◆ **EXERCISE OBJECTIVE**
Exact copy, pictures omitted: the line holding "purple circle: (206, 73) -> (196, 44), moved" and every line after it down to the end of the entries.

Shape state transition data
★ ★ ★

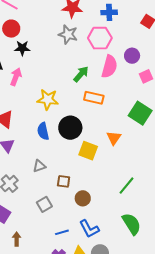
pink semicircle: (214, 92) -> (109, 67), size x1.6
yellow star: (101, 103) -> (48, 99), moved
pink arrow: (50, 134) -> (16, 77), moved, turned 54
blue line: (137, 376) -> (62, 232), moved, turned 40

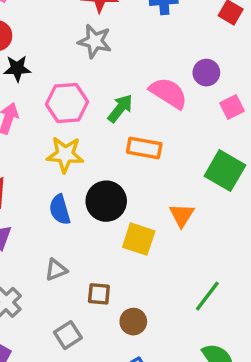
pink hexagon: (100, 38) -> (67, 103), moved
pink semicircle: (109, 67) -> (168, 93), turned -70

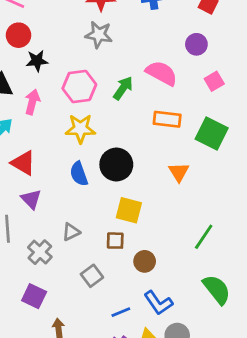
purple circle: (206, 73) -> (196, 44), moved
orange rectangle: (144, 148) -> (167, 119), moved
yellow square: (139, 239) -> (129, 210), moved
gray triangle: (56, 270) -> (71, 232), moved

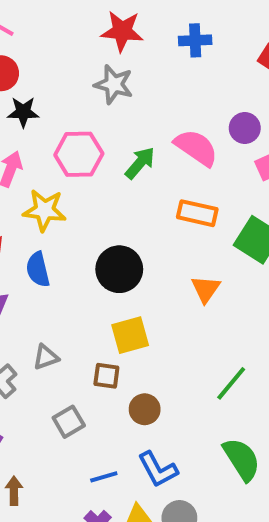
purple circle: (196, 44) -> (245, 128), moved
yellow star: (80, 129) -> (45, 210), moved
blue semicircle: (79, 174) -> (38, 269), moved
yellow square: (129, 210) -> (130, 335), turned -36

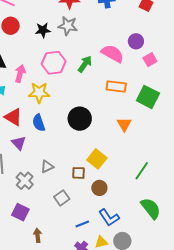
black star: (23, 112) -> (43, 30), moved
yellow square: (130, 335) -> (97, 159), moved, turned -30

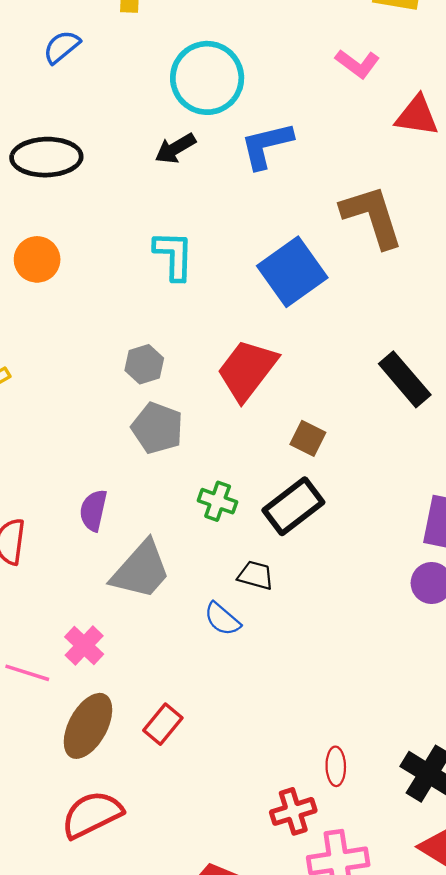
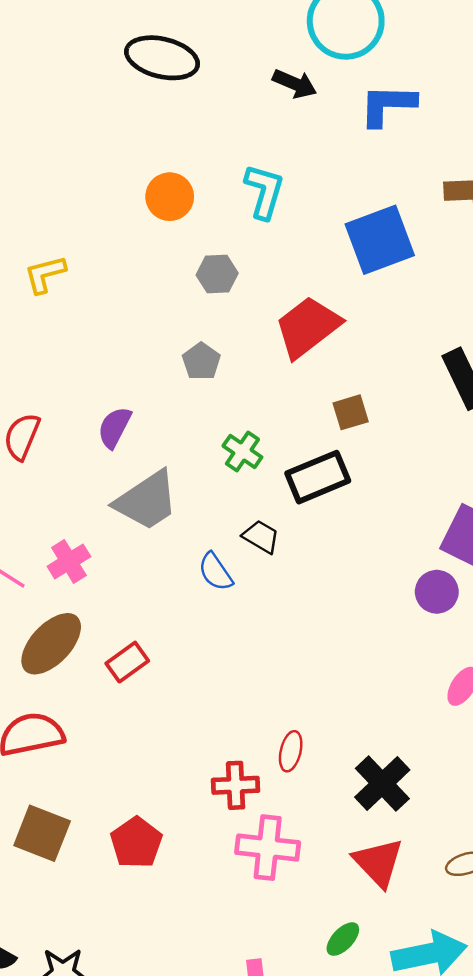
black arrow: (175, 148) -> (295, 84), turned -141
orange circle: (37, 259) -> (170, 197), moved
gray hexagon: (144, 364) -> (217, 274), moved
gray pentagon: (157, 428) -> (201, 361), size x0.7
brown square: (308, 438) -> (351, 412), turned 32

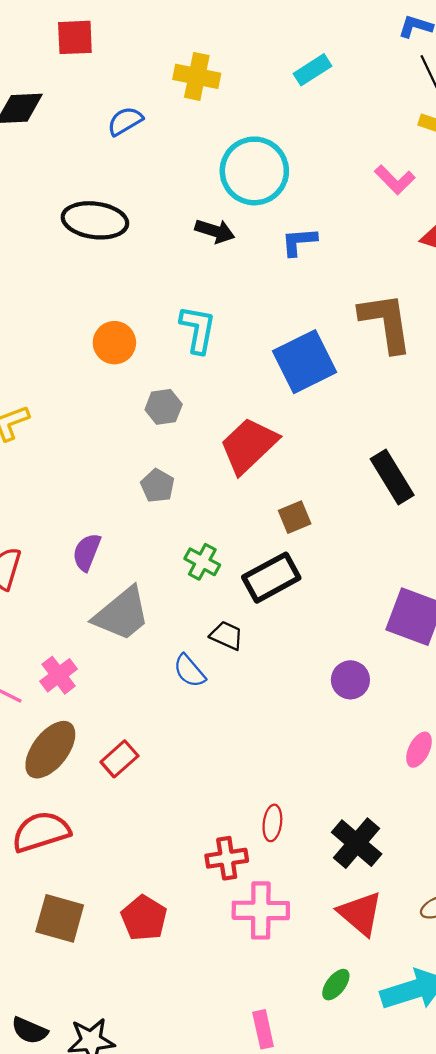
blue L-shape: (388, 105) -> (299, 242), size x0.7
purple circle: (437, 592) -> (350, 680), moved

★ ★ ★

◆ **ANSWER TO THIS EXERCISE**
purple circle: (206, 73) -> (196, 44), moved
orange rectangle: (144, 148) -> (167, 119), moved
yellow square: (139, 239) -> (129, 210), moved
gray triangle: (56, 270) -> (71, 232), moved

purple circle: (196, 44) -> (245, 128), moved
yellow star: (80, 129) -> (45, 210), moved
blue semicircle: (79, 174) -> (38, 269), moved
yellow square: (129, 210) -> (130, 335), turned -36

black star: (23, 112) -> (43, 30), moved
yellow square: (130, 335) -> (97, 159), moved, turned -30

black arrow: (175, 148) -> (295, 84), turned -141
orange circle: (37, 259) -> (170, 197), moved
gray hexagon: (144, 364) -> (217, 274), moved
gray pentagon: (157, 428) -> (201, 361), size x0.7
brown square: (308, 438) -> (351, 412), turned 32

blue L-shape: (388, 105) -> (299, 242), size x0.7
purple circle: (437, 592) -> (350, 680), moved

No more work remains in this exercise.